- [REQUIRED WORK] For each line below that contains the string "button", copy that line.

- [DATA RECORDS]

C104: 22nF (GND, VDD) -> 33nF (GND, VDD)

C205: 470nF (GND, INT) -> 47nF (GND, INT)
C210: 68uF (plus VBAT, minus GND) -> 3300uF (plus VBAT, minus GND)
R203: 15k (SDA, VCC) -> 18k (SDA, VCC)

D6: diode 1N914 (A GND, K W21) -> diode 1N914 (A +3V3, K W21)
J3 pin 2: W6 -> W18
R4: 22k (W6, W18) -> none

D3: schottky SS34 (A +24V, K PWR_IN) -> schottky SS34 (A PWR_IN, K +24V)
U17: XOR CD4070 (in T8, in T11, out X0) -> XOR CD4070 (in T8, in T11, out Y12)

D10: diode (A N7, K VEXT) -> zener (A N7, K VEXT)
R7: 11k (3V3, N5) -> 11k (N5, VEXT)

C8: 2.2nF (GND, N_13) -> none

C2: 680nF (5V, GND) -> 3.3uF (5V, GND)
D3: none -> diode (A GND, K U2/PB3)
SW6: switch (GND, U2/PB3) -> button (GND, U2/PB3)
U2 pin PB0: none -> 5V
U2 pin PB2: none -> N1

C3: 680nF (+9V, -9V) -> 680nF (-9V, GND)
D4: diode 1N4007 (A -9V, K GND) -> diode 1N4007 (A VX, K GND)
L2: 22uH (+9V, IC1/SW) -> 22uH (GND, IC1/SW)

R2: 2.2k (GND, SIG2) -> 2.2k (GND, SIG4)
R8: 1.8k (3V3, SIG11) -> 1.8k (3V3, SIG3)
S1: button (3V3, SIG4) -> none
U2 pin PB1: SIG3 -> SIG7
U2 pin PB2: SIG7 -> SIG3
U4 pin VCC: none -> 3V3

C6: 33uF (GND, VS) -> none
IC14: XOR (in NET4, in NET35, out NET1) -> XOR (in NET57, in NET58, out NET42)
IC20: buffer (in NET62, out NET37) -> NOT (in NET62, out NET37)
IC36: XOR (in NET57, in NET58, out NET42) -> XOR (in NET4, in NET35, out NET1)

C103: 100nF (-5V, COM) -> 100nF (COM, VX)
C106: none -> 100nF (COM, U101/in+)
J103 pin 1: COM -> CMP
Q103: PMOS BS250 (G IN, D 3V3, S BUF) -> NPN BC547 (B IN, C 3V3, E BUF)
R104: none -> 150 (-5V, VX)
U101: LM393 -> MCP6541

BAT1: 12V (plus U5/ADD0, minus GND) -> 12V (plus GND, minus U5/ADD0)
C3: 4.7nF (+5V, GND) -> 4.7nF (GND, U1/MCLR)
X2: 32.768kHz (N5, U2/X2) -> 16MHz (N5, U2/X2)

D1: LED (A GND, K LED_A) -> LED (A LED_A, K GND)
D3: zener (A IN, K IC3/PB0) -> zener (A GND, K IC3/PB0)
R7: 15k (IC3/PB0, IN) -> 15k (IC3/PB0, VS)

- [TASK ANSWER]
SW6: switch (GND, U2/PB3) -> button (GND, U2/PB3)
S1: button (3V3, SIG4) -> none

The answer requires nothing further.